▶ **About this task**
Your answer must consist of exactly the lines below, starting with the line with "orange cupcake [450,128,545,238] -> none" and going on through the line with "none -> orange boat [553,255,621,357]", and nothing else.

▶ **Data section**

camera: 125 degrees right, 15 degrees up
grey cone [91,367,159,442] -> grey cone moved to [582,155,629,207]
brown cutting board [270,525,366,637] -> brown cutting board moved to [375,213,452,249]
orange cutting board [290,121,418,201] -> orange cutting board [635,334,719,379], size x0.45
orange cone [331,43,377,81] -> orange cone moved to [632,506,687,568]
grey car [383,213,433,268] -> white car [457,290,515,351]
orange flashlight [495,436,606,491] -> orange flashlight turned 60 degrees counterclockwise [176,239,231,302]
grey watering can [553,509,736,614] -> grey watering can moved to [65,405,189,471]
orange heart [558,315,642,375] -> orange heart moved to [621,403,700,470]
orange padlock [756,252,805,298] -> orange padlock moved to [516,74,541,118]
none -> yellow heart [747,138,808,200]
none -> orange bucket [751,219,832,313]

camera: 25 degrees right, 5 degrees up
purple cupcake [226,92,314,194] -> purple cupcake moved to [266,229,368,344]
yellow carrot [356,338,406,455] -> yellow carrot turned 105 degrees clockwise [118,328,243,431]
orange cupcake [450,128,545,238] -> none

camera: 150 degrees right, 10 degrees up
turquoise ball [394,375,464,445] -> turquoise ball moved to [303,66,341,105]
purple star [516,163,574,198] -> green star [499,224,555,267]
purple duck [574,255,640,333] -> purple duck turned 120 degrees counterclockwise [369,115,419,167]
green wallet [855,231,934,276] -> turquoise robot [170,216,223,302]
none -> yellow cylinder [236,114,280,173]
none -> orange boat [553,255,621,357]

==

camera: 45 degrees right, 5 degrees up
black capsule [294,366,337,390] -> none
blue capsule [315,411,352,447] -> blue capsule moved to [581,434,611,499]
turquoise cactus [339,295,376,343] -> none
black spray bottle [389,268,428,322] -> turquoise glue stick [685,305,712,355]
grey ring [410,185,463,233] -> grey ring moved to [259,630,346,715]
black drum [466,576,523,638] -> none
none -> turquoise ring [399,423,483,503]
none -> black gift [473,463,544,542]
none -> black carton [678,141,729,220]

...

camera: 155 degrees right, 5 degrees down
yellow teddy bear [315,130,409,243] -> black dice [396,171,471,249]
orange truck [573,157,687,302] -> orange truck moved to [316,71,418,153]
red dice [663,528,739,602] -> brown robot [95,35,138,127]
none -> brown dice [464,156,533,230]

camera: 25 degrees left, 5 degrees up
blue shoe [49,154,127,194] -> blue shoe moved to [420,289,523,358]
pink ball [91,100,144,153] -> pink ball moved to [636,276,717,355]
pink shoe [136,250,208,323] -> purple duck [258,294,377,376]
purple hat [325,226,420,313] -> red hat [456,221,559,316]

▶ **Completed exercise**
orange cupcake [450,128,545,238] -> none

camera: 150 degrees right, 10 degrees up
turquoise ball [394,375,464,445] -> turquoise ball moved to [303,66,341,105]
purple star [516,163,574,198] -> green star [499,224,555,267]
purple duck [574,255,640,333] -> purple duck turned 120 degrees counterclockwise [369,115,419,167]
green wallet [855,231,934,276] -> turquoise robot [170,216,223,302]
none -> yellow cylinder [236,114,280,173]
none -> orange boat [553,255,621,357]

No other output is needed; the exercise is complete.